• _Records for the exercise_
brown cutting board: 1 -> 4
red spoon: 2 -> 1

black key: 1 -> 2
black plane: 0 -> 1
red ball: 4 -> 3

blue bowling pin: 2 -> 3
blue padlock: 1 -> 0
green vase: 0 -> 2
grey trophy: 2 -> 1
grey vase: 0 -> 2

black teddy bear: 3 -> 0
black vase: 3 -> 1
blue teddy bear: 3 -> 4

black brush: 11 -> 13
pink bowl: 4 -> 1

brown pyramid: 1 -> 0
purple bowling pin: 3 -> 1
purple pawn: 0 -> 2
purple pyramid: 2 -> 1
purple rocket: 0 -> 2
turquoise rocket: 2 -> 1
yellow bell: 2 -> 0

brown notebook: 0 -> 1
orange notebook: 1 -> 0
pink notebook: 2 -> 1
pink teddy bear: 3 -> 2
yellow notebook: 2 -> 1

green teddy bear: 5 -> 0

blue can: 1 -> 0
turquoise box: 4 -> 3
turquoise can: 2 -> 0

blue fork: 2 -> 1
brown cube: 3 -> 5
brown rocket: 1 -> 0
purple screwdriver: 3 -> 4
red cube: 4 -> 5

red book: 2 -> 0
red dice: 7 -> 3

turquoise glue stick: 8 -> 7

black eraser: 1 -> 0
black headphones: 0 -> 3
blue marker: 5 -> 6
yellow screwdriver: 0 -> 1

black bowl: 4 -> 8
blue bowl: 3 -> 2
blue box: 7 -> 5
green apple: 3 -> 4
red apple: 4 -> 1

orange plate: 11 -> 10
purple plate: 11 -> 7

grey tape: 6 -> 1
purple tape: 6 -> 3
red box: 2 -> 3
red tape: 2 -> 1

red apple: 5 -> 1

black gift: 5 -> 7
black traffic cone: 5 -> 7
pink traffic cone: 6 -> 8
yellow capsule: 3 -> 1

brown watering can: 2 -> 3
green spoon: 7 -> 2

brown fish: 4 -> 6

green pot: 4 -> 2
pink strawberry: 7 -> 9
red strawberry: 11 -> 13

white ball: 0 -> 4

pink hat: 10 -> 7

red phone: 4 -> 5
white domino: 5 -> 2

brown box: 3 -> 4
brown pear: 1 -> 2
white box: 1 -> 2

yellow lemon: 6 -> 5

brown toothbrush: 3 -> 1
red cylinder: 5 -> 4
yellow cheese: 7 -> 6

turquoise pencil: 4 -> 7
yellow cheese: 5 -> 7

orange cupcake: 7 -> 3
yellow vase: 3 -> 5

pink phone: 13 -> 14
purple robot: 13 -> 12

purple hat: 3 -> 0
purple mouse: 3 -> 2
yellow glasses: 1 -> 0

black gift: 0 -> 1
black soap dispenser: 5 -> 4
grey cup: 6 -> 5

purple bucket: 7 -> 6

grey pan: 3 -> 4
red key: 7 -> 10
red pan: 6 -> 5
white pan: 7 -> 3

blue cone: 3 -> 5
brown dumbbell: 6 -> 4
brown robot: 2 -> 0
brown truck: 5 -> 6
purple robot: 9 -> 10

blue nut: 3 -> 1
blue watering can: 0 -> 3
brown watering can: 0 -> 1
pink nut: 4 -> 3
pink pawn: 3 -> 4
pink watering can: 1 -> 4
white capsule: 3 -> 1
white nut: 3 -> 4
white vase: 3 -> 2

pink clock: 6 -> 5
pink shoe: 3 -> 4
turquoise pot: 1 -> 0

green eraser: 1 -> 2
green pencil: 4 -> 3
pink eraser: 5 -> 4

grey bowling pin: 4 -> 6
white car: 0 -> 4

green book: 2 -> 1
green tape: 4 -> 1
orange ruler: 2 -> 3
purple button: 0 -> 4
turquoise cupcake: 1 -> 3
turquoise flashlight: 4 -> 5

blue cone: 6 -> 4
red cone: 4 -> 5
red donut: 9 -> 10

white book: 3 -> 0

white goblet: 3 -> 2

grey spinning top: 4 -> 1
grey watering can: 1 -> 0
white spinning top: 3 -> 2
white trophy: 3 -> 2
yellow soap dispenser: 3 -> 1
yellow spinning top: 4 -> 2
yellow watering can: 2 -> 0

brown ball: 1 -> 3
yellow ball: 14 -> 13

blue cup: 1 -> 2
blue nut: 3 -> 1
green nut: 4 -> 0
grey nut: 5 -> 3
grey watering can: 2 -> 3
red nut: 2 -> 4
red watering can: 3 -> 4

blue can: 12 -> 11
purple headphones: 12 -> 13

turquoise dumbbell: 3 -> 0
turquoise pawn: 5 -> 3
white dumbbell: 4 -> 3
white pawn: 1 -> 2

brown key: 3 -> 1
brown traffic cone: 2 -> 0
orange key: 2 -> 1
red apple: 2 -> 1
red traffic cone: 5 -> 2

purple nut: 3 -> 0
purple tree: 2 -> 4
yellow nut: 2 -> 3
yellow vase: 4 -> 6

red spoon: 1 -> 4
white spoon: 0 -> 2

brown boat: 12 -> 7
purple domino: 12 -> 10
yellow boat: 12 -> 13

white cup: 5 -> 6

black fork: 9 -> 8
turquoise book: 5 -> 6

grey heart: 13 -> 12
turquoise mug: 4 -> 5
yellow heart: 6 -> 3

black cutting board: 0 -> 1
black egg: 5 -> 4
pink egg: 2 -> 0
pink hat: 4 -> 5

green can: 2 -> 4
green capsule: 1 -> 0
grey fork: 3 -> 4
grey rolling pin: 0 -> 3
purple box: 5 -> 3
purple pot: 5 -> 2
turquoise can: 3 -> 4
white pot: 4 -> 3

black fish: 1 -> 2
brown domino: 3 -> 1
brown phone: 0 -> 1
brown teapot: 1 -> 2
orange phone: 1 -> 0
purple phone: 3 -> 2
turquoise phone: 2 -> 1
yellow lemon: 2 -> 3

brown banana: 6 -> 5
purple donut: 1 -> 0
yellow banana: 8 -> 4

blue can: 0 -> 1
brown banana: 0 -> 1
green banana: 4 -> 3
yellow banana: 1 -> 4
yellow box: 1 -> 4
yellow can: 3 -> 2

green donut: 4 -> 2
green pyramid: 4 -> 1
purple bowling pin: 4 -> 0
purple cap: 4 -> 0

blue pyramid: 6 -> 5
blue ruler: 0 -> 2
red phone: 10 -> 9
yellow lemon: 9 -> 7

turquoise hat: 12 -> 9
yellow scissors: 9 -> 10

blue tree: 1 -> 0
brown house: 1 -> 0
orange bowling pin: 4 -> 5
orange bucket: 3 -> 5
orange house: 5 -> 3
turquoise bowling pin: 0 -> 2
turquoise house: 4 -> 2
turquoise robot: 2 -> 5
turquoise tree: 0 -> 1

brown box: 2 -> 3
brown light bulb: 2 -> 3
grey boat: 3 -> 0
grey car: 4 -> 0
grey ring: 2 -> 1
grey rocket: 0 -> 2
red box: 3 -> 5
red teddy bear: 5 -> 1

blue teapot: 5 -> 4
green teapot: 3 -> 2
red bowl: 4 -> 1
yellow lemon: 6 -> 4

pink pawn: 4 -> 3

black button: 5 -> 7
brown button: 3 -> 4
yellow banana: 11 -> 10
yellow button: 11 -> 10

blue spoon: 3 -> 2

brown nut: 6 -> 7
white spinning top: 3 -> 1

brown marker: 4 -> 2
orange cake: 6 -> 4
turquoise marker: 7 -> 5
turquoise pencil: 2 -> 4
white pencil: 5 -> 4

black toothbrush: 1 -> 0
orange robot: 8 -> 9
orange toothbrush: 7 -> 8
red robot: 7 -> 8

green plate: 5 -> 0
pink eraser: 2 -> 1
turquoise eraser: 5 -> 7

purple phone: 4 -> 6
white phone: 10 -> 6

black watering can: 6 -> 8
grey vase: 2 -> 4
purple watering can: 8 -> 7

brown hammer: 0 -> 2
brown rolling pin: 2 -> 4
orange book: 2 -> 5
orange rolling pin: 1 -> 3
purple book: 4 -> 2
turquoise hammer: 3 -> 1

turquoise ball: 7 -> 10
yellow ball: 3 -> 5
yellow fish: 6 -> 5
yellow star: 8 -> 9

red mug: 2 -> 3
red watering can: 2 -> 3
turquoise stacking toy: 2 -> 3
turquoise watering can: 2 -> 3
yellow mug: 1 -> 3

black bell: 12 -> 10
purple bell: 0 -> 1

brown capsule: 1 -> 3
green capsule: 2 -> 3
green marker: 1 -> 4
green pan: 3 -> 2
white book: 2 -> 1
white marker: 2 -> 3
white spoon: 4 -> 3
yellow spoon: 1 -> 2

• _Requirement_
Look through the entries above and work out how many lines contain the string "vase". Give that number alone.

• _Output for this task_
7